Transcribe each entry exactly as it appears, leaving out any picture it holds.

════════

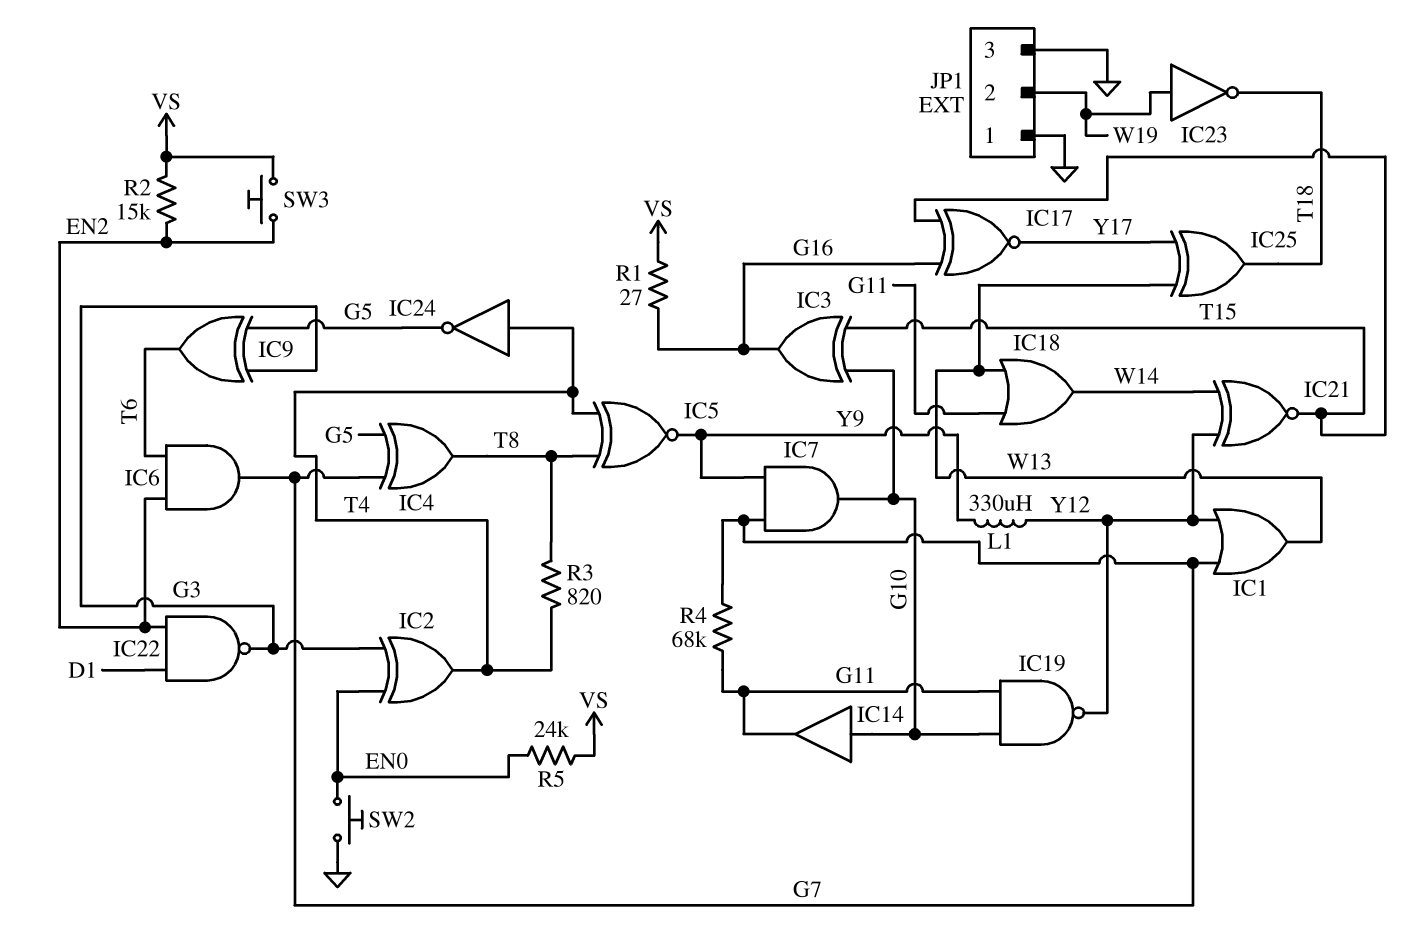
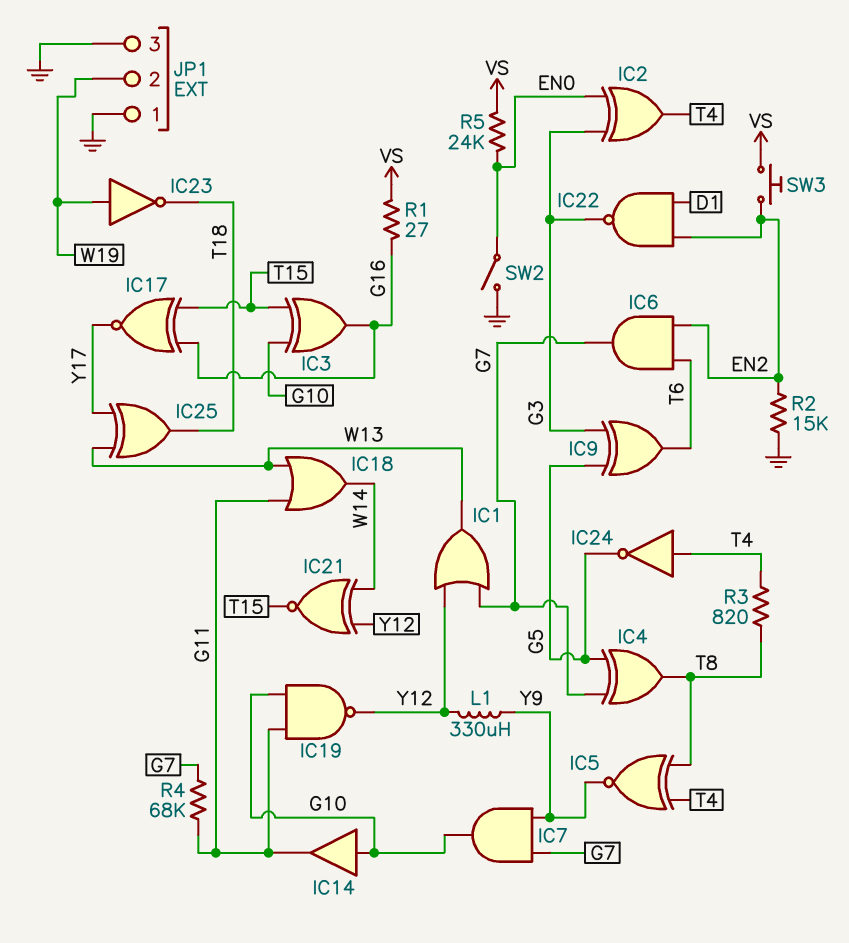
R2: 15k (EN2, VS) -> 15k (EN2, GND)
SW2: button (EN0, GND) -> switch (EN0, GND)

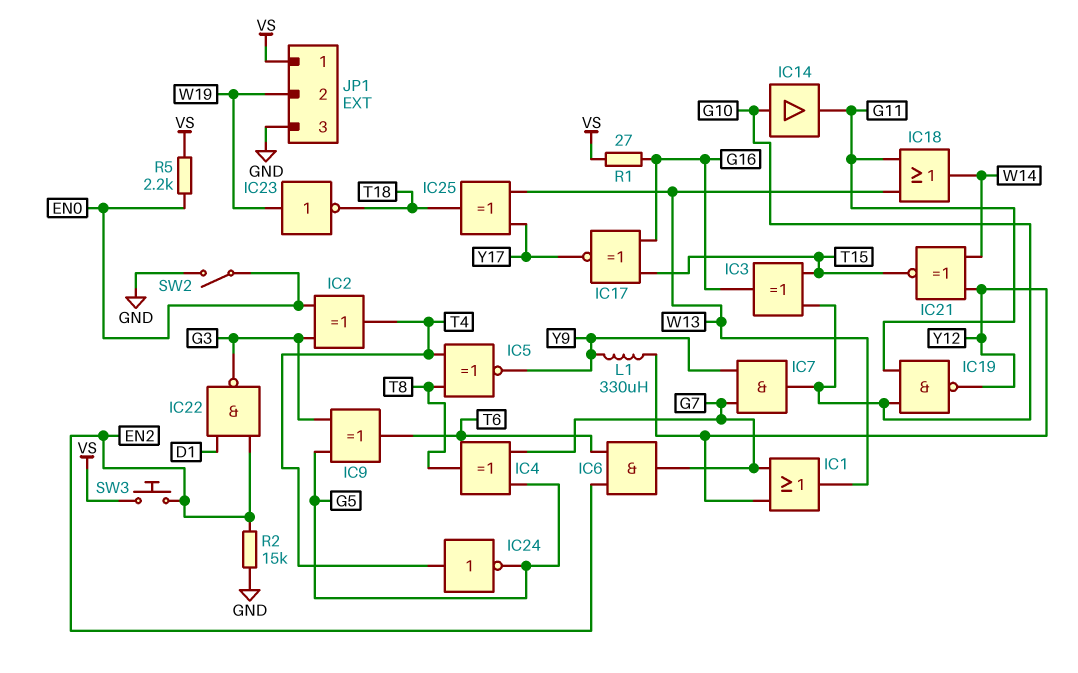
JP1 pin 1: GND -> VS
R3: 820 (T4, T8) -> none
R4: 68k (G7, G11) -> none
R5: 24k (EN0, VS) -> 2.2k (EN0, VS)

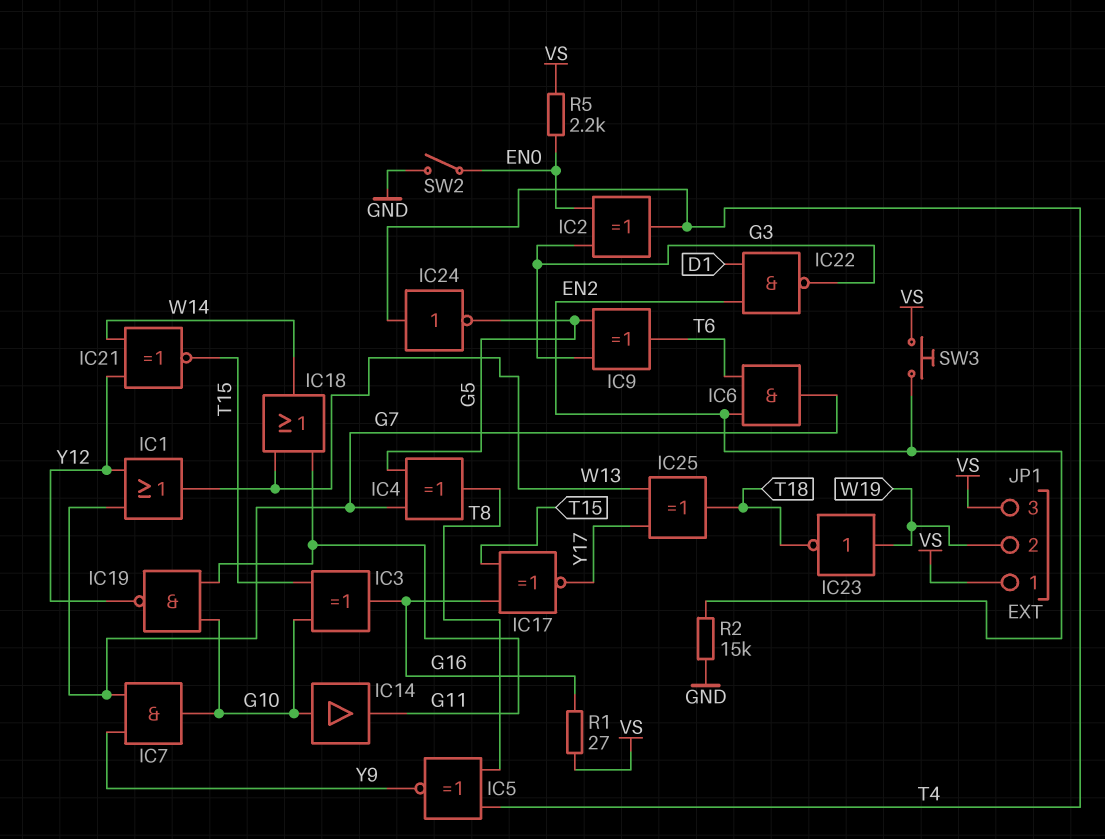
JP1 pin 3: GND -> VS
L1: 330uH (Y9, Y12) -> none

════════

**Task solution:**
R2: 15k (EN2, VS) -> 15k (EN2, GND)
SW2: button (EN0, GND) -> switch (EN0, GND)

JP1 pin 1: GND -> VS
R3: 820 (T4, T8) -> none
R4: 68k (G7, G11) -> none
R5: 24k (EN0, VS) -> 2.2k (EN0, VS)

JP1 pin 3: GND -> VS
L1: 330uH (Y9, Y12) -> none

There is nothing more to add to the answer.